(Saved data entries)
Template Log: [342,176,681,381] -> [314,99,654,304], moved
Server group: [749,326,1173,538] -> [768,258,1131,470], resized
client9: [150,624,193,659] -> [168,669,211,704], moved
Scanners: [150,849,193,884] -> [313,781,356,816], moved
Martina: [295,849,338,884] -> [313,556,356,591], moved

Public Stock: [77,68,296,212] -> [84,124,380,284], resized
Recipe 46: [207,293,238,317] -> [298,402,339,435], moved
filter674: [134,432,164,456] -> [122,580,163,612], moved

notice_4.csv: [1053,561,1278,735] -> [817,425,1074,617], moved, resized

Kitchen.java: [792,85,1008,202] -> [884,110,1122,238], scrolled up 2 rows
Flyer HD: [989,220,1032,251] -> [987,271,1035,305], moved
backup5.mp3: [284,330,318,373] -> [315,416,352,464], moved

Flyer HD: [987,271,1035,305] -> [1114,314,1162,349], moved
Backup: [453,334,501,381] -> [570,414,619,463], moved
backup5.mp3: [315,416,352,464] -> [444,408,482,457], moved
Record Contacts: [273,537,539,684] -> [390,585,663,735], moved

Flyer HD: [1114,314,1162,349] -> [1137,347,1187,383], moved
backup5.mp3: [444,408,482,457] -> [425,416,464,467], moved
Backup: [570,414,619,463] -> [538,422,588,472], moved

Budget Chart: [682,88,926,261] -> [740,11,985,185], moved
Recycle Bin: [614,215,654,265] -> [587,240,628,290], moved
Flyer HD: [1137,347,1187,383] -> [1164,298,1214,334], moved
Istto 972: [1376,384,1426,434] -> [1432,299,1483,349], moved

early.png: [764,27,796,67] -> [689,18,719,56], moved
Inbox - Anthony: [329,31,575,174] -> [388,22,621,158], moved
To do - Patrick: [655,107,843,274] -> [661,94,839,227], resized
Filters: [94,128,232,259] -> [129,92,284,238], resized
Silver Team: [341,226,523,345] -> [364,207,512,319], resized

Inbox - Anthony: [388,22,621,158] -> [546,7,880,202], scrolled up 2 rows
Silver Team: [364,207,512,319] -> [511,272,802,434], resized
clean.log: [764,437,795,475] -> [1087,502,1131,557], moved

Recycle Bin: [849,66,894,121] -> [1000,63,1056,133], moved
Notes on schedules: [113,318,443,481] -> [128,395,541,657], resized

▸ Task goal
Starting at the line that has "Recycle Bin: [614,215,654,265]" and ending at the line that has "Filters: [94,128,232,259] ->", please write out the lines above exactly, leaving out all others.

▸ Exercise solution
Recycle Bin: [614,215,654,265] -> [587,240,628,290], moved
Flyer HD: [1137,347,1187,383] -> [1164,298,1214,334], moved
Istto 972: [1376,384,1426,434] -> [1432,299,1483,349], moved

early.png: [764,27,796,67] -> [689,18,719,56], moved
Inbox - Anthony: [329,31,575,174] -> [388,22,621,158], moved
To do - Patrick: [655,107,843,274] -> [661,94,839,227], resized
Filters: [94,128,232,259] -> [129,92,284,238], resized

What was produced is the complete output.